Collected material Block Start

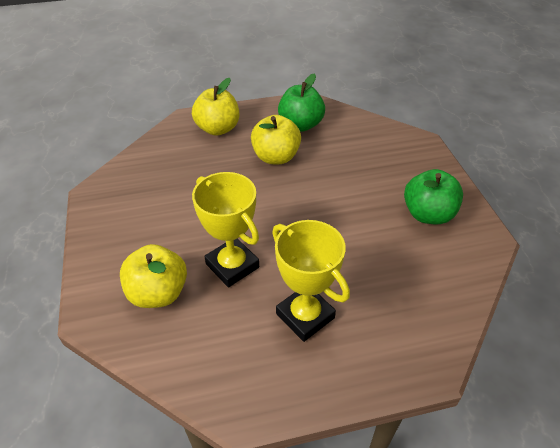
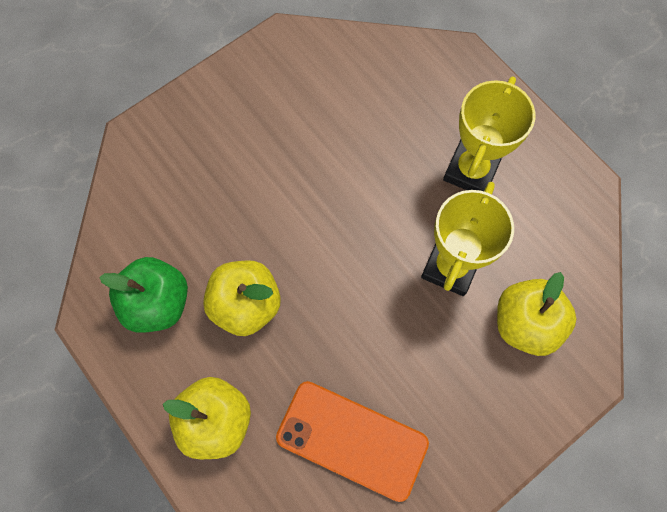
camera: 115 degrees left, 25 degrees up
(162, 175) = (352, 440): none -> orange phone
(427, 214) = (273, 99): green apple -> none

Collected material Block End

__Requirement__. Exact copy, no pictures: reproduce the whole listing above.

__Answer below__.
camera: 115 degrees left, 25 degrees up
(162, 175) = (352, 440): none -> orange phone
(427, 214) = (273, 99): green apple -> none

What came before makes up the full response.